** Task to complete **
The records that follow are to be copied word for word. Pictures should be omitted.
Segment Start: Data for review
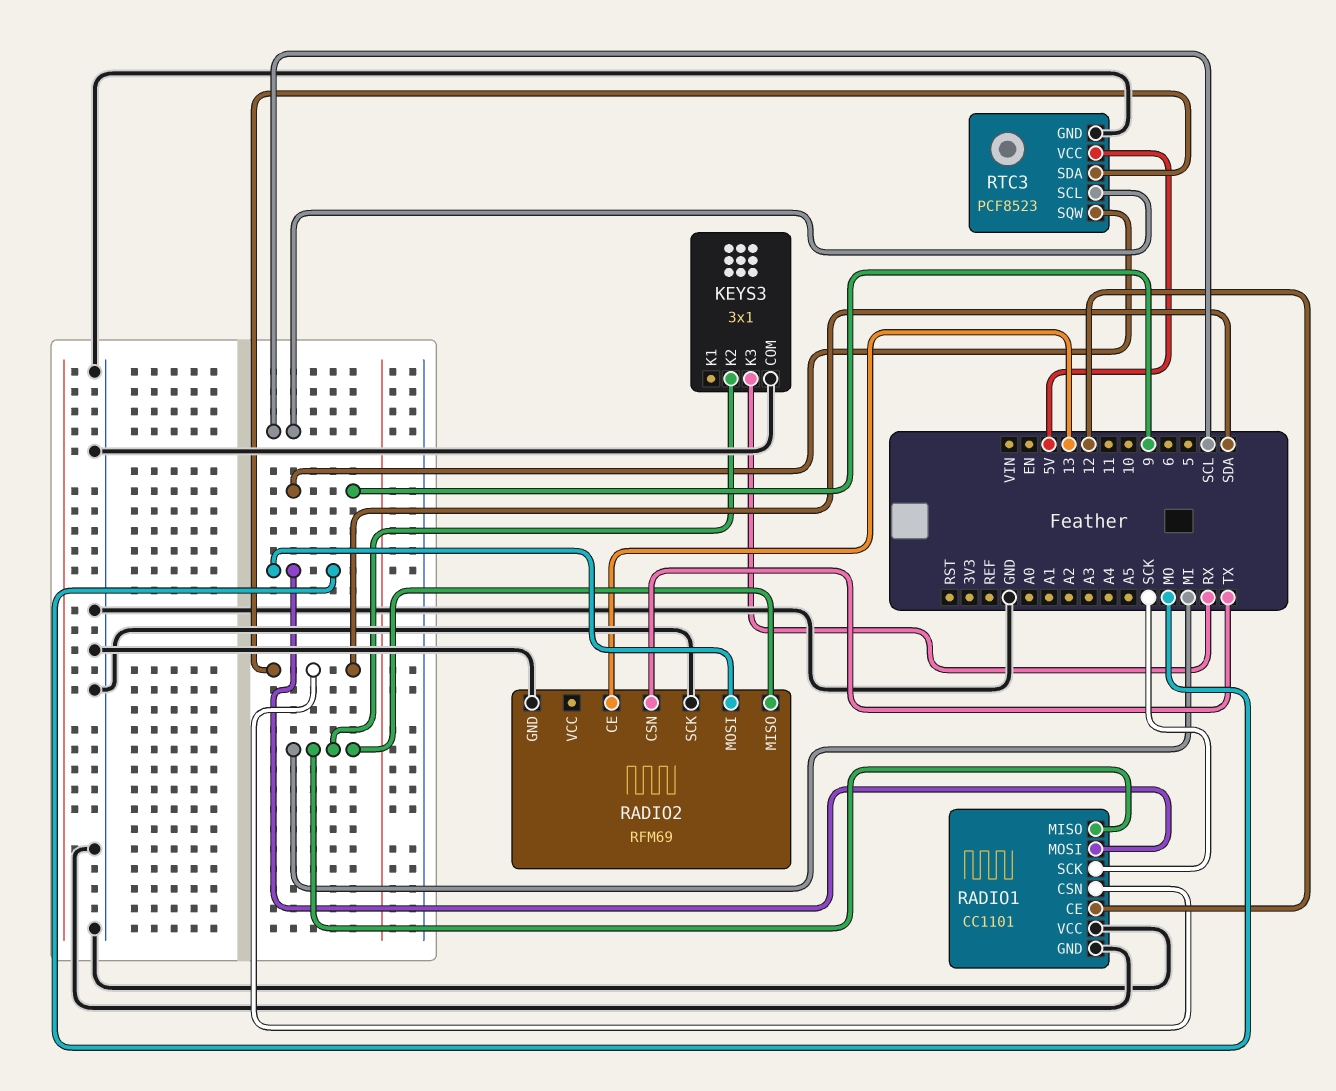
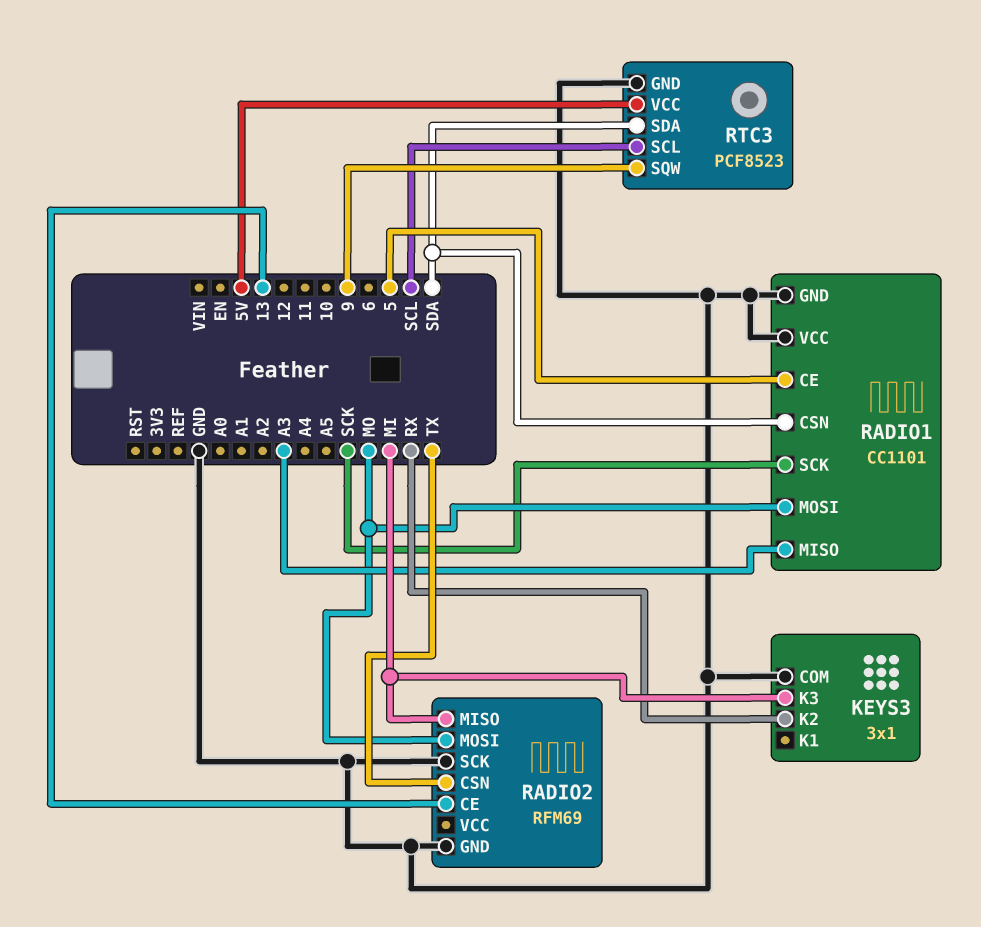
KEYS3 pin K2: MI -> RX
KEYS3 pin K3: RX -> MI
RADIO1 pin CE: 12 -> 5
RADIO1 pin MISO: MI -> A3

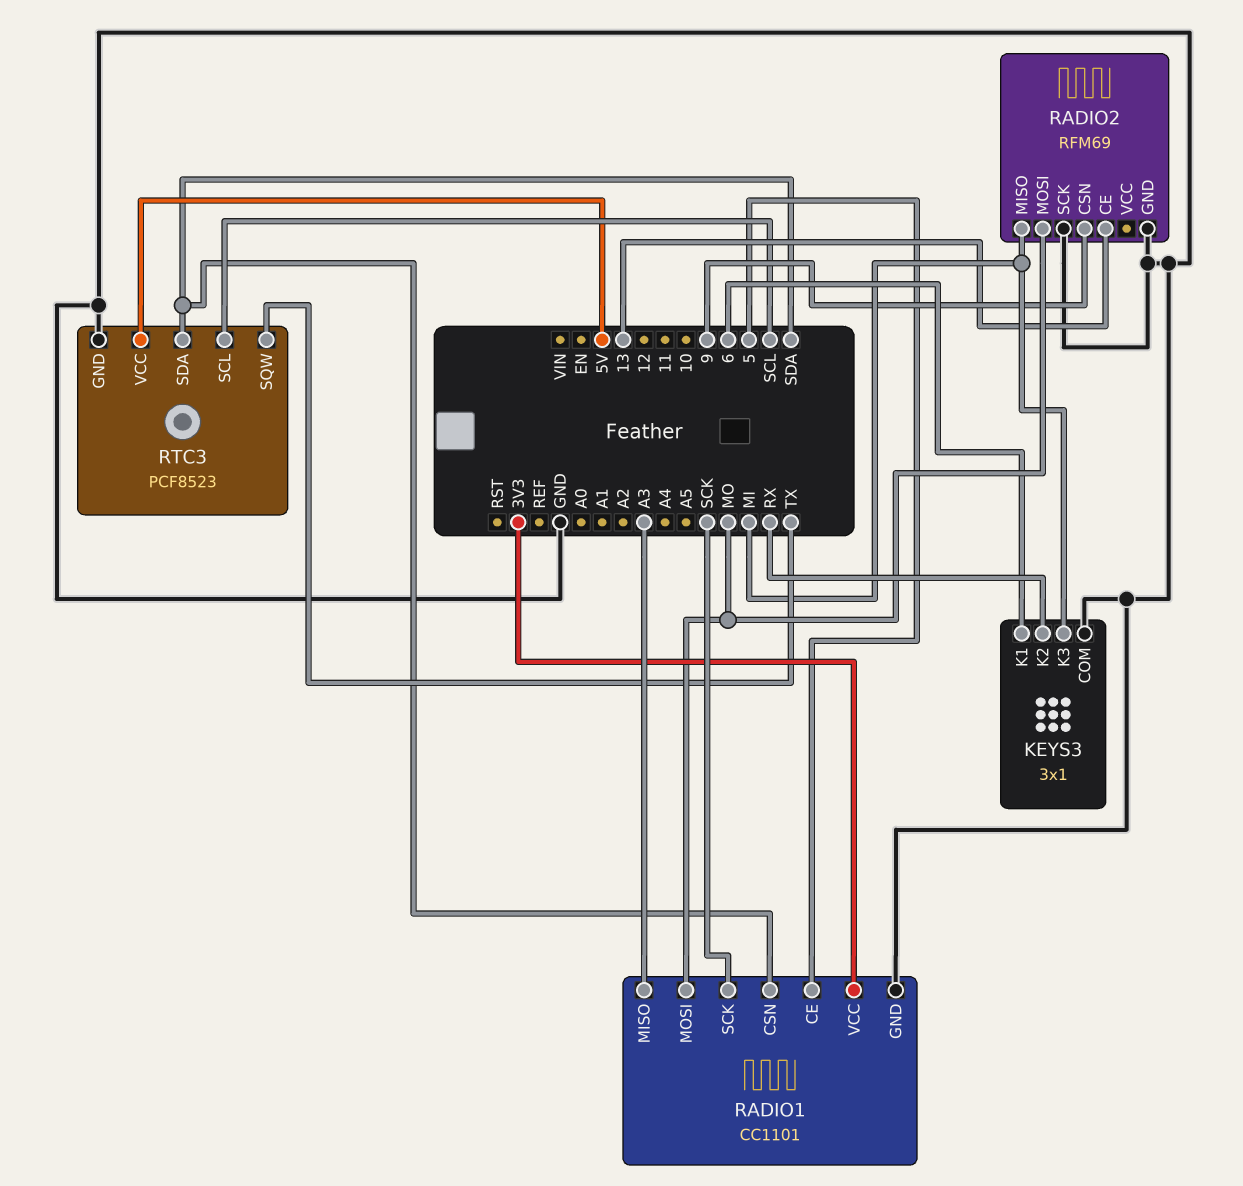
KEYS3 pin K1: none -> 6
RADIO1 pin VCC: GND -> 3V3
RADIO2 pin CSN: TX -> 9
RTC3 pin SQW: 9 -> TX

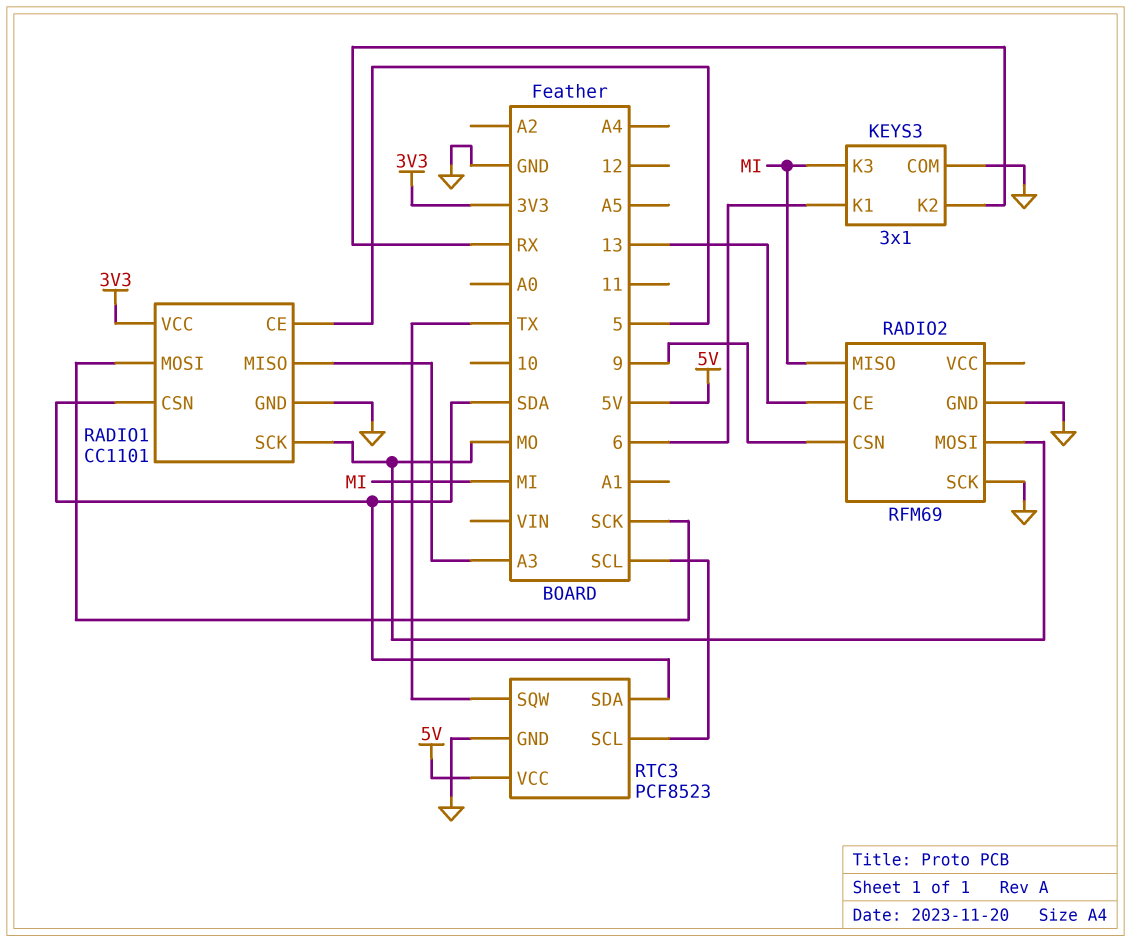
RADIO1 pin MOSI: MO -> SCK
RADIO1 pin SCK: SCK -> MO

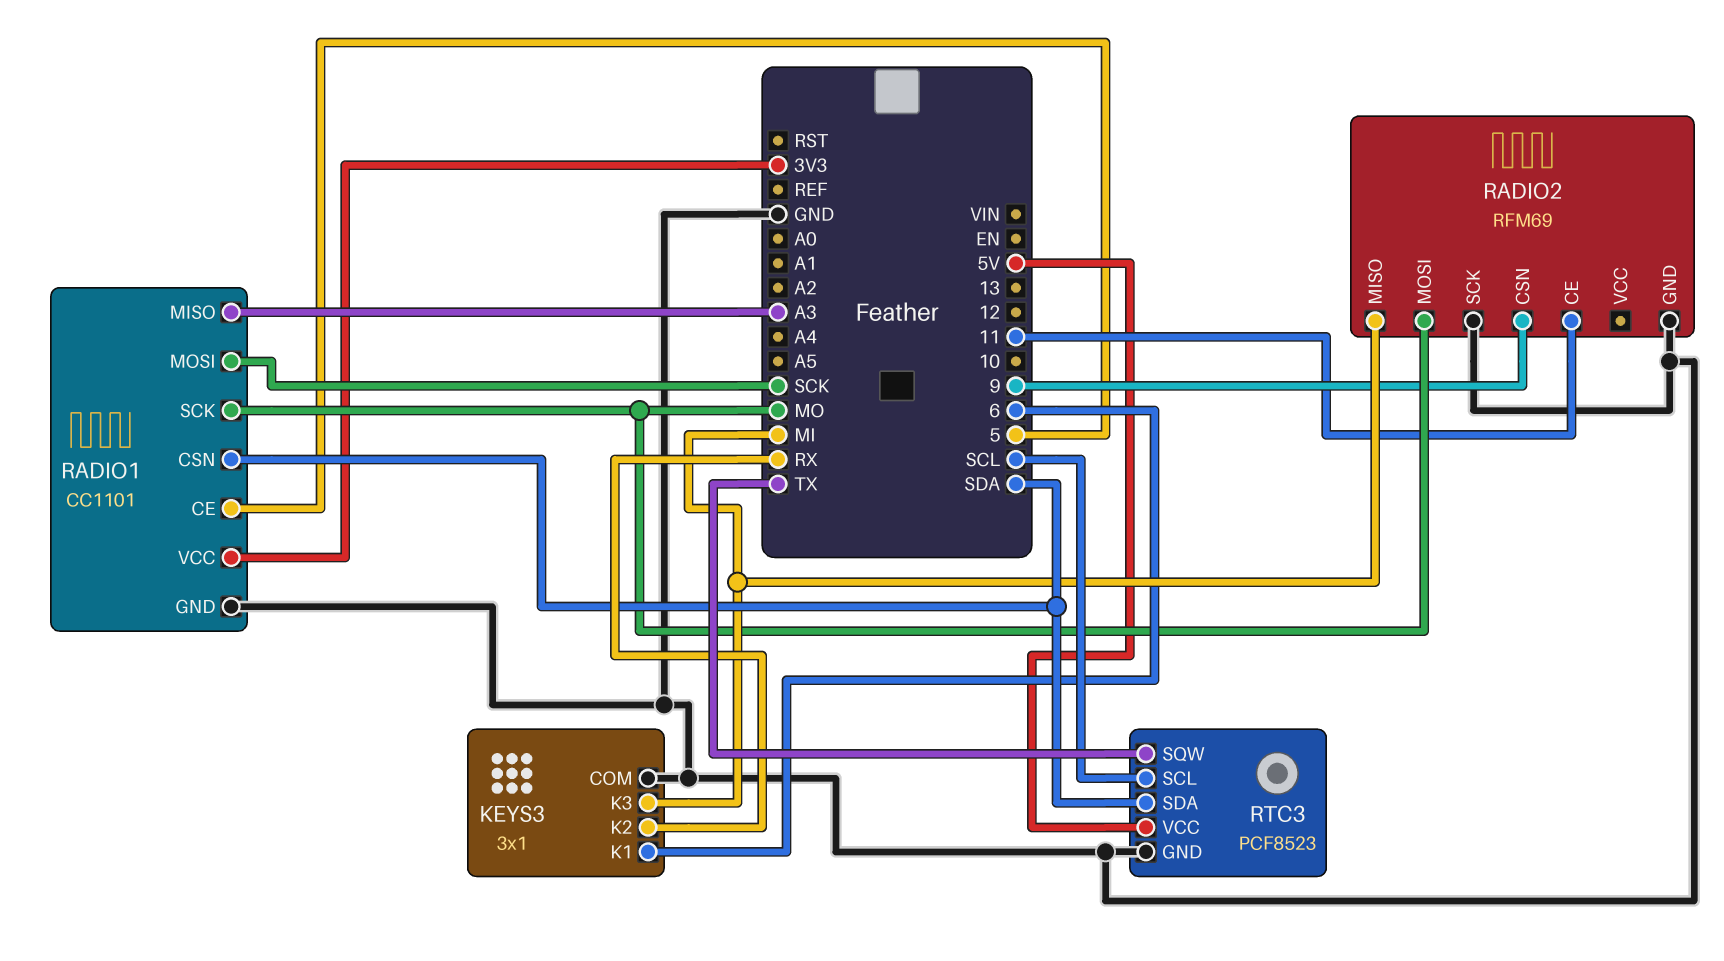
RADIO2 pin CE: 13 -> 11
Segment End: Data for review
** Solution to this problem **
KEYS3 pin K2: MI -> RX
KEYS3 pin K3: RX -> MI
RADIO1 pin CE: 12 -> 5
RADIO1 pin MISO: MI -> A3

KEYS3 pin K1: none -> 6
RADIO1 pin VCC: GND -> 3V3
RADIO2 pin CSN: TX -> 9
RTC3 pin SQW: 9 -> TX

RADIO1 pin MOSI: MO -> SCK
RADIO1 pin SCK: SCK -> MO

RADIO2 pin CE: 13 -> 11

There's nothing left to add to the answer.